[Entries from a dataset]

+ + +

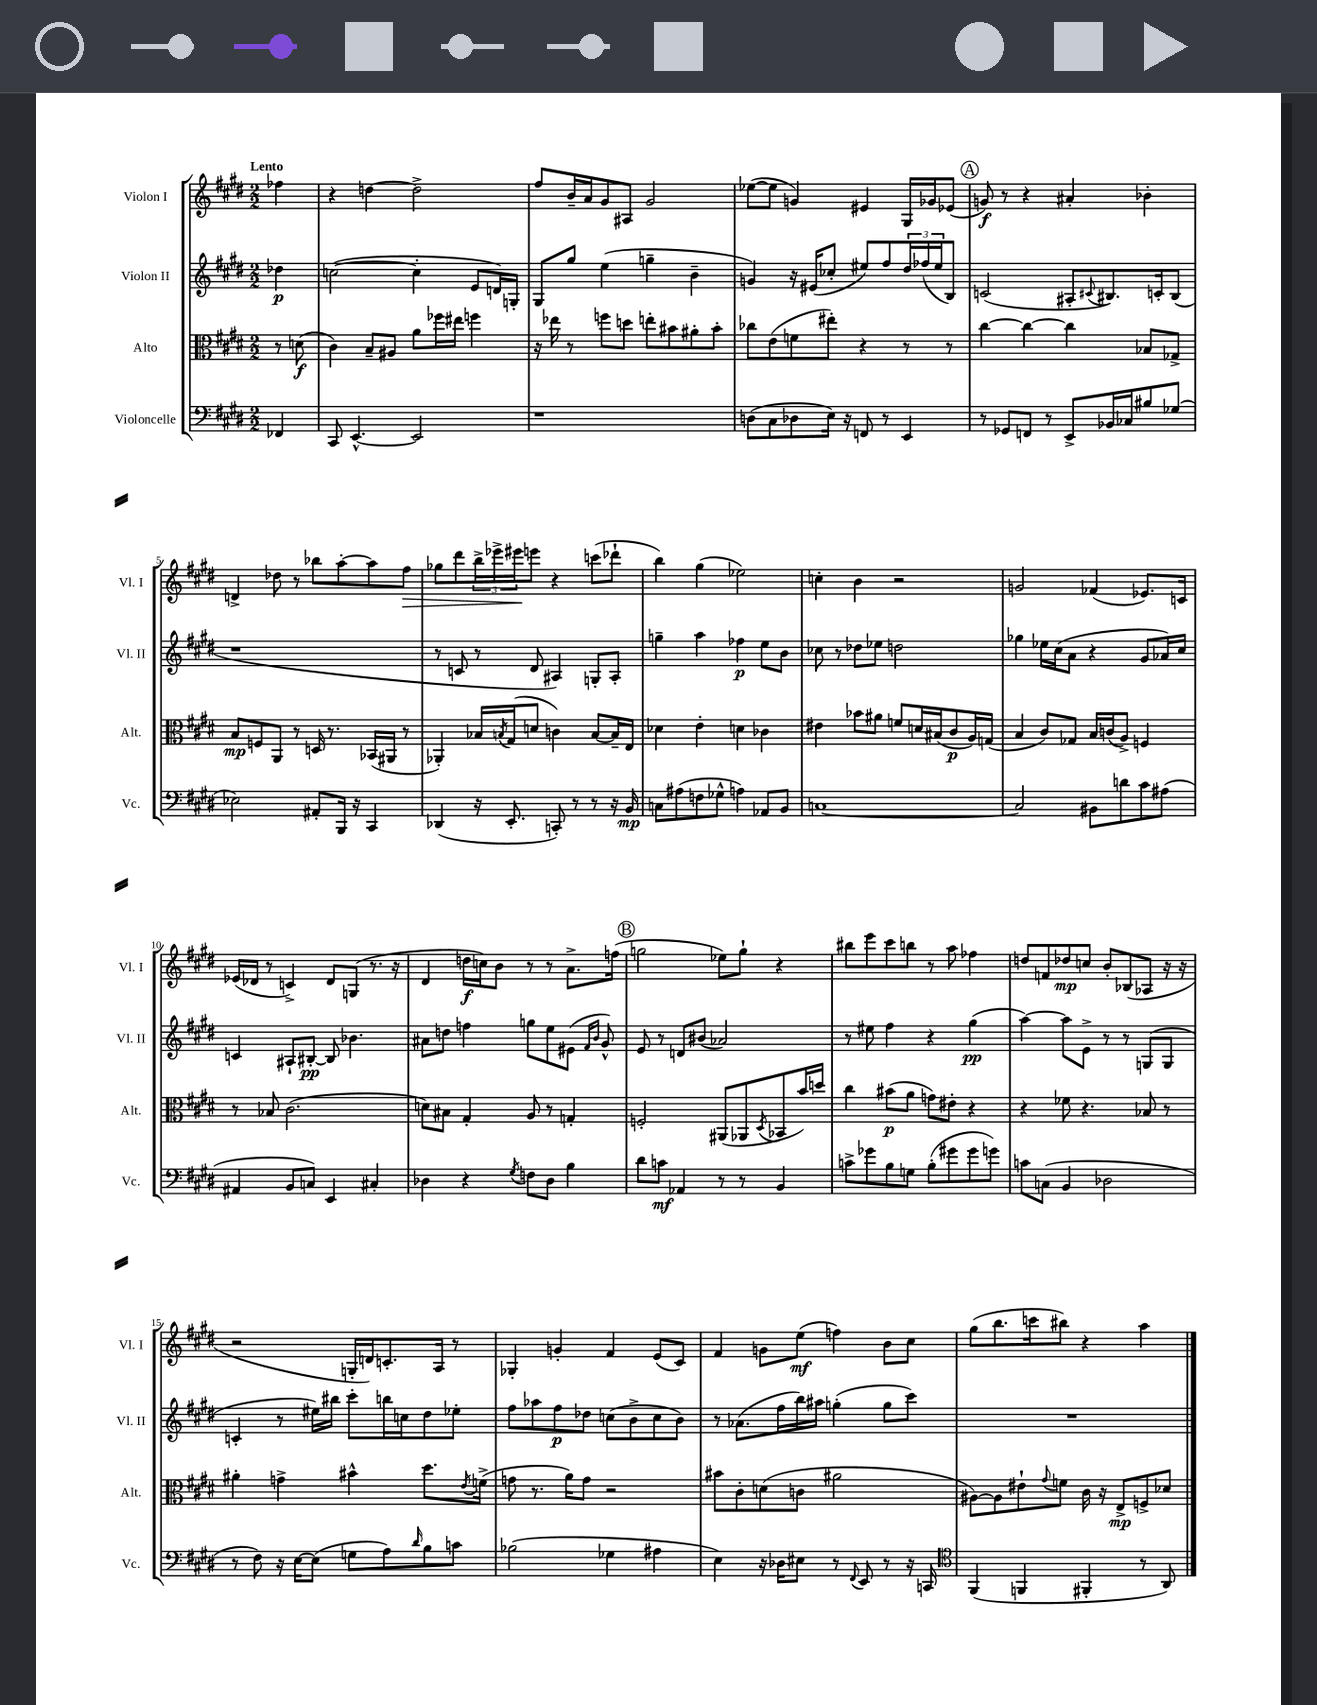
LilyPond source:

<<
\new StaffGroup <<
\new Staff = "s0" \with { instrumentName = "Violon I" shortInstrumentName = "Vl. I" } {
    \clef treble \key e \major \numericTimeSignature \time 2/2 \partial 4 \tempo "Lento"
    fes''4 |
    r4 d''4~ d''2-> |
    fis''8 b'16-- a'16 gis'8 ais8 gis'2 |
    ees''8~( ees''8 g'4) eis'4 gis16 ges'16 ees'8( |
    \mark \markup { \circle "A" } g'8\f) r8 r4 ais'4-. bes'4-. |
    d'4-> des''8 r8 bes''8 a''8~-. a''8 fis''8\> |
    ges''8 dis'''8 \tuplet 3/2 { b''16-> ees'''16-> eis'''16\! } e'''8 r4 c'''8( des'''8-! |
    b''4) gis''4( ees''2) |
    c''4-. b'4 r2 |
    g'2 fes'4( ees'8.) c'16 |
    ees'16( des'16 r8 c'4->) des'8 g8( r8. r16 |
    dis'4 d''16\f c''16) b'8 r8 r8 a'8.-> f''16( |
    \mark \markup { \circle "B" } g''2 ees''8) g''8-! r4 |
    bis''8 e'''8 cis'''8 b''8 r8 a''8 fes''4 |
    d''8 f'8 des''8\mp c''8 b'8-. bes8( aes8 r16 r16 |
    r2 g16-. d'16) c'8.-. a16 r8 |
    ges4-. g'4-. fis'4 e'8( cis'8) |
    fis'4 g'8 e''8\mf( f''4) b'8 cis''8 |
    gis''8( b''8. c'''16 bis''8) r4 a''4 \bar "|." |
}
\new Staff = "s1" \with { instrumentName = "Violon II" shortInstrumentName = "Vl. II" } {
    \clef treble \key e \major \numericTimeSignature \time 2/2 \partial 4
    des''4\p |
    c''2~( c''4-. e'8 d'16) g16-. |
    gis8 gis''8 e''4( g''4-- b'4-- |
    g'4) r16 eis'16( ces''8-. eis''8) fis''8 \tuplet 3/2 { dis''16 fes''16( eis''16 } b8) |
    \mark \markup { \circle "A" } c'2( ais8-. \appoggiatura { cis'8 } bis8.) c'16-. bis8( |
    r1 |
    r8 c'8 r8 dis'8 ais4) g8-. ais8-. |
    g''4-- a''4 fes''4\p e''8 b'8 |
    ces''8 r8 des''8 ees''8 d''2 |
    ges''4 ees''16 cis''16( a'8 r4 gis'8 aes'16) cis''16 |
    c'4 ais8-! bis8~-.\pp bis8 bes'4. |
    ais'8 d''8 f''4 g''8 e''8 eis'8( \grace { fis'16 b'16 } gis'8-^) |
    \mark \markup { \circle "B" } e'8 r8 d'8 bis'8( aes'2) |
    r8 eis''8 fis''4 r4 gis''4\pp( |
    a''4~) a''8 e'8-> r8 r8 g8( g8 |
    c'4-. r8 eis''16) bis''16 cis'''8-. b''16 c''16 dis''8 ees''8-. |
    fis''8 aes''8 fis''8\p des''8 c''8( b'8-> c''8 b'8) |
    r8 aes'8.( fis''16 b''16) ais''16 g''4-.( g''8 cis'''8) |
    R1 \bar "|." |
}
\new Staff = "s2" \with { instrumentName = "Alto" shortInstrumentName = "Alt." } {
    \clef alto \key e \major \numericTimeSignature \time 2/2 \partial 4
    r8 d'8\f( |
    cis'4) b8-- ais8 a'8 fes''16 eis''16 f''4 |
    r16 ees''16 r8 f''8 d''8 e''8-. bis'8 ais'8-. bis'8-. |
    ces''8 e'8( f'8 eis''8-.) r4 r8 r8 |
    \mark \markup { \circle "A" } cis''4~ cis''4~ cis''4 bes8 ges8-> |
    b8\mp f8 a,8 r8 d16 r8. bes,16( ais,16 r8 |
    aes,4-.) bes16 \acciaccatura { b8 } gis16( d'8 c'4) b8~ b16-- e16 |
    des'4 e'4-. d'4 ces'4 |
    eis'4 bes'8 ais'8 f'8 d'16 bis16( cis'8\p a16) g16( |
    b4 cis'8) ges8 b16 c'16( a8->) f4 |
    r8 bes8 cis'2.( |
    d'8) bis8 gis4-. a8 r8 g4-. |
    \mark \markup { \circle "B" } f2-. ais,8( aes,8 \acciaccatura { dis8 } bes,8 b'16) d''16 |
    cis''4 bis'8\p( a'8 g'8) eis'8-. r4 |
    r4 fes'8 r4. bes8 r8 |
    ais'4-. g'4-> bis'4-^ dis''8. \acciaccatura { e'8 } f'16->( |
    g'8 r8. a'16) g'8 r2 |
    bis'8 cis'8-. d'8( c'8 ais'2 |
    ais8~) ais8 eis'8-! \appoggiatura { gis'8 } f'8 cis'16 r16 e8->\mp f8-> des'8 \bar "|." |
}
\new Staff = "s3" \with { instrumentName = "Violoncelle" shortInstrumentName = "Vc." } {
    \clef bass \key e \major \numericTimeSignature \time 2/2 \partial 4
    fes,4 |
    cis,8 e,4.~-^ e,2 |
    r1 |
    d8( cis8 des8 e16) r16 f,8 r8 e,4 |
    \mark \markup { \circle "A" } r8 ges,8 f,8 r8 e,8-> bes,16 ces16 bis8 ges8( |
    ees2) ais,8-. b,,16 r16 cis,4 |
    des,4( r16 e,8.-. c,8-.) r8 r8 r16 b,16\mp |
    c8 ais8( f8 ges8-^ a4) aes,8 b,8 |
    c1~ |
    c2 bis,8 d'8 cis'8 ais8( |
    ais,4 b,8 c8) e,4 cis4-. |
    des4 r4 \acciaccatura { gis8 } f8 des8 b4 |
    \mark \markup { \circle "B" } dis'8 c'8\mf aes,4 r8 r8 b,4 |
    c'8-> ges'8 b8 g8 b8-.( gis'8 gis'8 g'8) |
    c'8 c8( b,4 des2 |
    r8 fis8) r16 e16~ e8( g8 a8) \grace { dis'16 } b8 c'8 |
    bes2( ges4 ais4 |
    e4) r16 des16 eis8 r8 \appoggiatura { fis,8 } e,8 r8 r16 c,16 |
    \clef tenor fis,4( f,4 fis,4-. r8 a,8) \bar "|." |
}
>>
>>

+ + +

Your instructions.
List every line of the entries above that contains the string "numericTimeSignature".

Solution to the problem.
    \clef treble \key e \major \numericTimeSignature \time 2/2 \partial 4 \tempo "Lento"
    \clef treble \key e \major \numericTimeSignature \time 2/2 \partial 4
    \clef alto \key e \major \numericTimeSignature \time 2/2 \partial 4
    \clef bass \key e \major \numericTimeSignature \time 2/2 \partial 4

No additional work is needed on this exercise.